Extract the lines from the first line of the records below through the line containing "R2: 1.2k (EN, LEDK) -> 270 (EN, LEDK)", inclusive, and reproduce them exactly as written.
+===+
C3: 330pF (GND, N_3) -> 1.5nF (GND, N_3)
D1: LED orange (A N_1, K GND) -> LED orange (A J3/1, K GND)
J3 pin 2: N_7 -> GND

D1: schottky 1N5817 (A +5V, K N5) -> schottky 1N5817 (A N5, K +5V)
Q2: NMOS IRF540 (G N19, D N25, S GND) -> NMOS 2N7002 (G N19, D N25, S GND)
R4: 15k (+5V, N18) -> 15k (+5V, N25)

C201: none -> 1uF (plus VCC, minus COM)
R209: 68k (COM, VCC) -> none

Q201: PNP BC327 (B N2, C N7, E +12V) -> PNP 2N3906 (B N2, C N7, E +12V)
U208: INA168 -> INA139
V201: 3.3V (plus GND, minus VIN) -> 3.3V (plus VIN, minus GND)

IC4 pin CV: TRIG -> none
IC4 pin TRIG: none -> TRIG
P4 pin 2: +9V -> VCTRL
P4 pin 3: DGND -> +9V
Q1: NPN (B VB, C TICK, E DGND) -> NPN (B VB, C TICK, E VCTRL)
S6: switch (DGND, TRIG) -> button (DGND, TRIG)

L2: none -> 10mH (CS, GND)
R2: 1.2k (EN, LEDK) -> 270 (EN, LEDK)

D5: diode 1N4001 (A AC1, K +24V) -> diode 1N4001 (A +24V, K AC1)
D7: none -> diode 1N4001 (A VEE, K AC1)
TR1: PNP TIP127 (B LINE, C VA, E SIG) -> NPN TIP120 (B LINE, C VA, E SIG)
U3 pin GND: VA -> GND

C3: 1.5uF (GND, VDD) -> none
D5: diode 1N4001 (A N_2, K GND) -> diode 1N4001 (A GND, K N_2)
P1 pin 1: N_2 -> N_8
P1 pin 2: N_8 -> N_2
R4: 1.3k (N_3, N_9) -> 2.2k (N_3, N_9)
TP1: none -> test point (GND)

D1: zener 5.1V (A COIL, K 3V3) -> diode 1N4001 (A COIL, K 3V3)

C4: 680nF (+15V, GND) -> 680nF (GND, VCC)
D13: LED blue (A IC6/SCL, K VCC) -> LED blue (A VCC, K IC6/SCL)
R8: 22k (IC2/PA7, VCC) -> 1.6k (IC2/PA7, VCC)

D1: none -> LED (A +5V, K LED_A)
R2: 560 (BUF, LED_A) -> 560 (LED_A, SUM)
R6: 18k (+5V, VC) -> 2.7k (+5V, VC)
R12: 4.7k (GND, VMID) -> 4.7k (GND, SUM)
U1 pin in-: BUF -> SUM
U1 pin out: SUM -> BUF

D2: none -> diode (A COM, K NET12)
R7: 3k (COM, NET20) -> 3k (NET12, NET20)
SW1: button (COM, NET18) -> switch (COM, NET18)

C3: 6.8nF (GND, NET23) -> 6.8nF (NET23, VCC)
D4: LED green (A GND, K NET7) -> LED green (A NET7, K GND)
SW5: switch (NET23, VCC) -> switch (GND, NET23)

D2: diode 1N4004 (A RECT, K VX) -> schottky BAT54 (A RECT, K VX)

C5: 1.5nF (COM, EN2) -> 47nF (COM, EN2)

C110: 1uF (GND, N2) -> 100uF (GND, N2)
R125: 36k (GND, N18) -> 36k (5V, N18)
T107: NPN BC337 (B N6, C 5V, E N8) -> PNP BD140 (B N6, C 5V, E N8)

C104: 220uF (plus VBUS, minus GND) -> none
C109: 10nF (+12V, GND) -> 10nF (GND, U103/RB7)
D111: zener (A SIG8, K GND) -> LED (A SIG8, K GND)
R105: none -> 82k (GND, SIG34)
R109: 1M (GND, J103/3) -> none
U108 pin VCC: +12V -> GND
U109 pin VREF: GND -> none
+===+
◆ **Written response**:
C3: 330pF (GND, N_3) -> 1.5nF (GND, N_3)
D1: LED orange (A N_1, K GND) -> LED orange (A J3/1, K GND)
J3 pin 2: N_7 -> GND

D1: schottky 1N5817 (A +5V, K N5) -> schottky 1N5817 (A N5, K +5V)
Q2: NMOS IRF540 (G N19, D N25, S GND) -> NMOS 2N7002 (G N19, D N25, S GND)
R4: 15k (+5V, N18) -> 15k (+5V, N25)

C201: none -> 1uF (plus VCC, minus COM)
R209: 68k (COM, VCC) -> none

Q201: PNP BC327 (B N2, C N7, E +12V) -> PNP 2N3906 (B N2, C N7, E +12V)
U208: INA168 -> INA139
V201: 3.3V (plus GND, minus VIN) -> 3.3V (plus VIN, minus GND)

IC4 pin CV: TRIG -> none
IC4 pin TRIG: none -> TRIG
P4 pin 2: +9V -> VCTRL
P4 pin 3: DGND -> +9V
Q1: NPN (B VB, C TICK, E DGND) -> NPN (B VB, C TICK, E VCTRL)
S6: switch (DGND, TRIG) -> button (DGND, TRIG)

L2: none -> 10mH (CS, GND)
R2: 1.2k (EN, LEDK) -> 270 (EN, LEDK)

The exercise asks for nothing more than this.